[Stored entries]
--*--

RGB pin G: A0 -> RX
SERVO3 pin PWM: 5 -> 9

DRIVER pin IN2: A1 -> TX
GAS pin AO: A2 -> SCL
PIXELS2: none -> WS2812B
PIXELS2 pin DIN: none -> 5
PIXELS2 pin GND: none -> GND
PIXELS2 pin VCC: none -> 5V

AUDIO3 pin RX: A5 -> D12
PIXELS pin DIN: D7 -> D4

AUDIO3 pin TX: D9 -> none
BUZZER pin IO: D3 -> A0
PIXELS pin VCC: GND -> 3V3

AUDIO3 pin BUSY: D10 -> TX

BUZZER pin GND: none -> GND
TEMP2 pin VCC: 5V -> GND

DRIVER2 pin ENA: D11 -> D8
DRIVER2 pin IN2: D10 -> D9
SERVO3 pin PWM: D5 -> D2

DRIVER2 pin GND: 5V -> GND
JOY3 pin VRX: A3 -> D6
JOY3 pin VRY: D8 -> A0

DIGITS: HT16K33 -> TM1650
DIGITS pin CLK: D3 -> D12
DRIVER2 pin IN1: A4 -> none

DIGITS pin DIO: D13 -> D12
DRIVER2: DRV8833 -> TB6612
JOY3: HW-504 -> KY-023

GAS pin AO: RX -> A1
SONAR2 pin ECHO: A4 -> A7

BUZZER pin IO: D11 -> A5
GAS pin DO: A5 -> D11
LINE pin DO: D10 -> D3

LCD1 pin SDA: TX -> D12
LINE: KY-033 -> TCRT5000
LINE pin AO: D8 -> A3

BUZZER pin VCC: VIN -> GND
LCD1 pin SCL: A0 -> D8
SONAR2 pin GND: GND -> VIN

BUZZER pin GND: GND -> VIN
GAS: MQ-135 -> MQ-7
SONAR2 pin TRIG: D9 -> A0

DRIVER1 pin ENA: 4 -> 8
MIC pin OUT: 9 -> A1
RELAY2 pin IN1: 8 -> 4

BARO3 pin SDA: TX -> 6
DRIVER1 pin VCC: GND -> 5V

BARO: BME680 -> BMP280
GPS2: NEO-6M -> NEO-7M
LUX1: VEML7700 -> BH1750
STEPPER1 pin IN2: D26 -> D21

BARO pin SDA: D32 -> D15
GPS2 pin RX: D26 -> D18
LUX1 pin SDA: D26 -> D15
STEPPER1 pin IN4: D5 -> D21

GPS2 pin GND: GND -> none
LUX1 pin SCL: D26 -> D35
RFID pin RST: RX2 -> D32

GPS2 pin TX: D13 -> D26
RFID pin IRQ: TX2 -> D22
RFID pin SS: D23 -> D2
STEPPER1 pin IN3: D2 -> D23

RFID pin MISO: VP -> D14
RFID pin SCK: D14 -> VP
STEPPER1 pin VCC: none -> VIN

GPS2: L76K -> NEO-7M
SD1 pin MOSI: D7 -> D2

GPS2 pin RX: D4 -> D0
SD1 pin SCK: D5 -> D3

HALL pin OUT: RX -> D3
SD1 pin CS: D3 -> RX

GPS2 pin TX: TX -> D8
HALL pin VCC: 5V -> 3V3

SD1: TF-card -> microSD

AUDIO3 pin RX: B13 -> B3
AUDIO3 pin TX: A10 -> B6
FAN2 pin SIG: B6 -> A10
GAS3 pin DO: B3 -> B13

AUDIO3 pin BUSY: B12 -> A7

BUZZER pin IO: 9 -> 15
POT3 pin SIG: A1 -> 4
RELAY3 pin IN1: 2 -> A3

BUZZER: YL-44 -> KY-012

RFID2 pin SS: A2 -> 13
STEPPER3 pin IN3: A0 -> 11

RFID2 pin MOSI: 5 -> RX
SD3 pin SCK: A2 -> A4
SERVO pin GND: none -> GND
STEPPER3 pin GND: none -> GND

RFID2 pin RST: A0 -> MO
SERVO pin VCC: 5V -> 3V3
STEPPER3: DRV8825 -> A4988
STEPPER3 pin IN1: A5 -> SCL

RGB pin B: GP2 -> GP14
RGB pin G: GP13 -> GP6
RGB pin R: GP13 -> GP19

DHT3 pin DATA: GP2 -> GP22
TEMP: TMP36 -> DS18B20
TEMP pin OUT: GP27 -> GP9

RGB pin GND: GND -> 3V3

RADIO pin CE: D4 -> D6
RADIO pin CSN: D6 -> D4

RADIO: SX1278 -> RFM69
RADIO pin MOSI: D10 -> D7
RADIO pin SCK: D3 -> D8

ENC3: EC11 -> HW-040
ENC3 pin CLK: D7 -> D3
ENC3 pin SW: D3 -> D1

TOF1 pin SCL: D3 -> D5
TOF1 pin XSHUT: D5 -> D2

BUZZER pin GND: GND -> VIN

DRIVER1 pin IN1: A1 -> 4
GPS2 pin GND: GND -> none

--*--

▶ **WHAT YOU ARE ASKED TO DO**:
Beginning at the line with "PIXELS pin DIN: D7 -> D4" and stopping after the line with "SONAR2 pin GND: GND -> VIN", please write out every line of the data above exactly and nothing else.

▶ **RESPONSE TO THIS TASK**:
PIXELS pin DIN: D7 -> D4

AUDIO3 pin TX: D9 -> none
BUZZER pin IO: D3 -> A0
PIXELS pin VCC: GND -> 3V3

AUDIO3 pin BUSY: D10 -> TX

BUZZER pin GND: none -> GND
TEMP2 pin VCC: 5V -> GND

DRIVER2 pin ENA: D11 -> D8
DRIVER2 pin IN2: D10 -> D9
SERVO3 pin PWM: D5 -> D2

DRIVER2 pin GND: 5V -> GND
JOY3 pin VRX: A3 -> D6
JOY3 pin VRY: D8 -> A0

DIGITS: HT16K33 -> TM1650
DIGITS pin CLK: D3 -> D12
DRIVER2 pin IN1: A4 -> none

DIGITS pin DIO: D13 -> D12
DRIVER2: DRV8833 -> TB6612
JOY3: HW-504 -> KY-023

GAS pin AO: RX -> A1
SONAR2 pin ECHO: A4 -> A7

BUZZER pin IO: D11 -> A5
GAS pin DO: A5 -> D11
LINE pin DO: D10 -> D3

LCD1 pin SDA: TX -> D12
LINE: KY-033 -> TCRT5000
LINE pin AO: D8 -> A3

BUZZER pin VCC: VIN -> GND
LCD1 pin SCL: A0 -> D8
SONAR2 pin GND: GND -> VIN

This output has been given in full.